The task ▸
Pull out every line below that contains the string "kern". Letter case must match.

Data excerpts ▸
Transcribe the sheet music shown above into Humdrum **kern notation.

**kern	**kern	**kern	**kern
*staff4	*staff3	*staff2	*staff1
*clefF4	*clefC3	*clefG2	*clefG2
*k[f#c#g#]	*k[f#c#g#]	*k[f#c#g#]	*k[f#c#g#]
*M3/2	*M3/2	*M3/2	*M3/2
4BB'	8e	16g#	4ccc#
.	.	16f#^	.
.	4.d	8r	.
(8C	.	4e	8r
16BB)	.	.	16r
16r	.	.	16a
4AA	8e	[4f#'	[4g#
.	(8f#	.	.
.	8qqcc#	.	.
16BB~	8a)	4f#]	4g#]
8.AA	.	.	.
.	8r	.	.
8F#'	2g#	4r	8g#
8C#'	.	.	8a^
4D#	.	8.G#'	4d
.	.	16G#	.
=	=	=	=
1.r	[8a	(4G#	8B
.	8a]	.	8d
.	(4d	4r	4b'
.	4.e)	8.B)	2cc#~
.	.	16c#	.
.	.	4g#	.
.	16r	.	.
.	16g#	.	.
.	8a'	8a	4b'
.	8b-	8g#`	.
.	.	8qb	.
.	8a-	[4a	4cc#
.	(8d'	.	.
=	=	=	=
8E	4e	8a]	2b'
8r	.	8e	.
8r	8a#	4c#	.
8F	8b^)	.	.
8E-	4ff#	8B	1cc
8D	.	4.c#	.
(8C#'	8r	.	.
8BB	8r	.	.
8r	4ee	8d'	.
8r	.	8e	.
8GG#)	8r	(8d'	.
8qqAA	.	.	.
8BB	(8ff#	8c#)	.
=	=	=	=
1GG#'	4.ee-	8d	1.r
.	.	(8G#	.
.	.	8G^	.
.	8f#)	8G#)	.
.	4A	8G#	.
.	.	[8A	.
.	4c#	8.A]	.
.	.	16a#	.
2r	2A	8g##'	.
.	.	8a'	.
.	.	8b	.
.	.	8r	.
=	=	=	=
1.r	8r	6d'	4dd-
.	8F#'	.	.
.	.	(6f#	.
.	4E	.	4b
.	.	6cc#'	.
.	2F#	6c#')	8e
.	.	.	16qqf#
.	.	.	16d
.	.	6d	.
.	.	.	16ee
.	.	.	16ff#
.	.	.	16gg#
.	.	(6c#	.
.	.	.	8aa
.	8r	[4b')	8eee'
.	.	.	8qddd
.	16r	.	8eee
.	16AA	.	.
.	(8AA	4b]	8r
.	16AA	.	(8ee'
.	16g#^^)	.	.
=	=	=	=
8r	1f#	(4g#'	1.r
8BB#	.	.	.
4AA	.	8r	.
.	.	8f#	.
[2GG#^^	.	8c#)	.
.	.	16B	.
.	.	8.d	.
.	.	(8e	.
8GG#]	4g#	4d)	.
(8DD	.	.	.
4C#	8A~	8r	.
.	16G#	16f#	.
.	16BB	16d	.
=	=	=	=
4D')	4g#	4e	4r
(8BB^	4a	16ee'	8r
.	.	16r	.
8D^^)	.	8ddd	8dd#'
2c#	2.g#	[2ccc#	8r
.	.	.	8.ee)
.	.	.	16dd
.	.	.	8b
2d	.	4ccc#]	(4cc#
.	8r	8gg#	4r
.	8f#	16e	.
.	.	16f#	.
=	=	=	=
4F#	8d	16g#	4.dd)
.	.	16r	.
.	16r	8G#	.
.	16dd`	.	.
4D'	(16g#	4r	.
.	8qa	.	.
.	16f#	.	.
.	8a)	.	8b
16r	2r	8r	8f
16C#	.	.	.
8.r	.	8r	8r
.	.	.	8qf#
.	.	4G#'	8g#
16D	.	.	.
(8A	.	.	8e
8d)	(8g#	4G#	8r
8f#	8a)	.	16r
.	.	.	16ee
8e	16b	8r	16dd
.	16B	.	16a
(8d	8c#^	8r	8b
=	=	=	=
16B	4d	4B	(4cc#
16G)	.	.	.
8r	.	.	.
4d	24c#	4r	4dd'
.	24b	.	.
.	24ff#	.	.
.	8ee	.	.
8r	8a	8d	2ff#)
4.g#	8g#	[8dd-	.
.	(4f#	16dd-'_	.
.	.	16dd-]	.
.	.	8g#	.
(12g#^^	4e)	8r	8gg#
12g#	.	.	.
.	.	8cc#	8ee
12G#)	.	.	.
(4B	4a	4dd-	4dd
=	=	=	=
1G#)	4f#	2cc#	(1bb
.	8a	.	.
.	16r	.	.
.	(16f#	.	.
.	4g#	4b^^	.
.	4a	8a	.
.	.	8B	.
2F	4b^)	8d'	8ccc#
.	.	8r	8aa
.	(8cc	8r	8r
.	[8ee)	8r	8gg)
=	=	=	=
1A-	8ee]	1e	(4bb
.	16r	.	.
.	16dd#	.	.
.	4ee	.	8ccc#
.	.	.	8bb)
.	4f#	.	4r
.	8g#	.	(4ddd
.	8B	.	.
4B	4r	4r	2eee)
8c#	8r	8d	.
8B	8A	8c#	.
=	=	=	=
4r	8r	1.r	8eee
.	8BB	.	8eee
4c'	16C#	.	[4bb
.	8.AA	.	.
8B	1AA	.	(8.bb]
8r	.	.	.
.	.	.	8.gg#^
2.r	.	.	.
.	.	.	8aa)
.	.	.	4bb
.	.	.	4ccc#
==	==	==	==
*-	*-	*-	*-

Result for this exercise ▸
Transcribe the sheet music shown above into Humdrum **kern notation.
**kern	**kern	**kern	**kern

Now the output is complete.